> _AIM OF THE TASK_
From the data, copy out every line in which the word "aerial" appears.

> _EXTRACTED DATA_
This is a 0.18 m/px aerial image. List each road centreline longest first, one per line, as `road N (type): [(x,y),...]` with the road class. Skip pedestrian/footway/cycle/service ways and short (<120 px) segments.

---

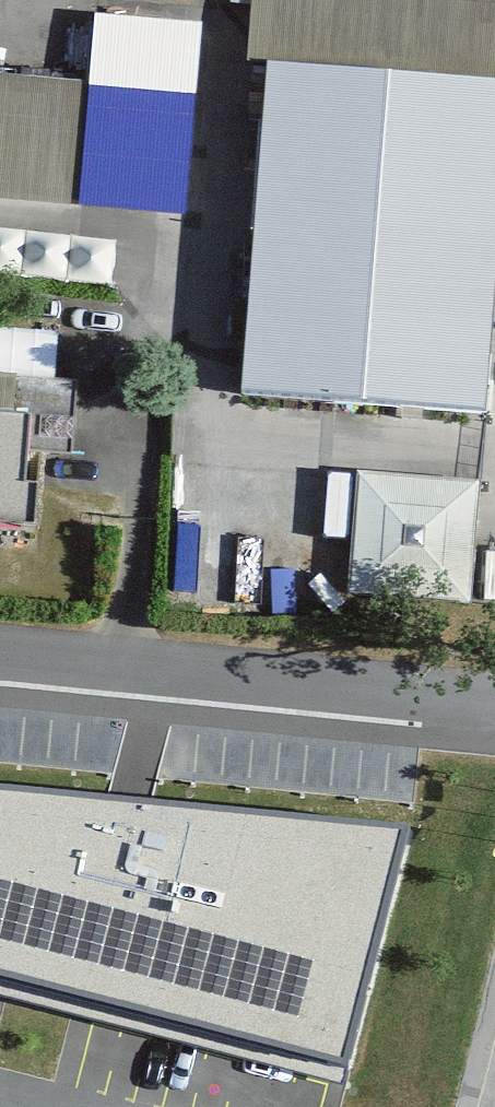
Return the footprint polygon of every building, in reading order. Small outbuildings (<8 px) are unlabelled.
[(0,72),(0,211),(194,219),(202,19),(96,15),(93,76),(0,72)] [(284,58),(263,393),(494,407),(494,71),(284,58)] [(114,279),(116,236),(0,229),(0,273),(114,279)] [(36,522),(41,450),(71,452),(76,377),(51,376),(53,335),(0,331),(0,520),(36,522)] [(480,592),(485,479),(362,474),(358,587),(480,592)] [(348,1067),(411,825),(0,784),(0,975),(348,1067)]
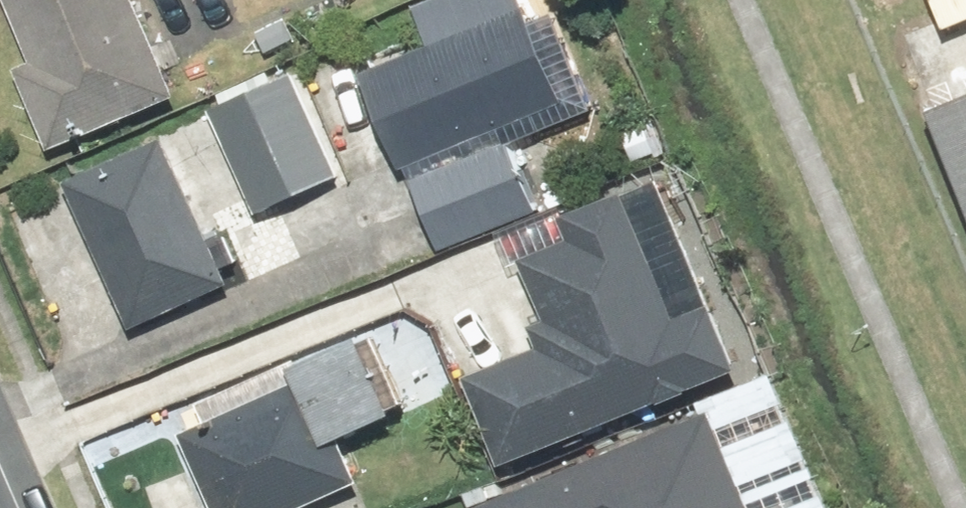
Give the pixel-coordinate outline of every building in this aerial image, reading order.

> _FINISHED EXERCISE_
This is a 0.18 m/px aerial image. List each road centreline longest first, one per line, as `road N (type): [(x,y),...]` with the road class. Skip pedestrian/footway/cycle/service ways and short (<120 px) segments.
Give the pixel-coordinate outline of every building in this aerial image, reading order.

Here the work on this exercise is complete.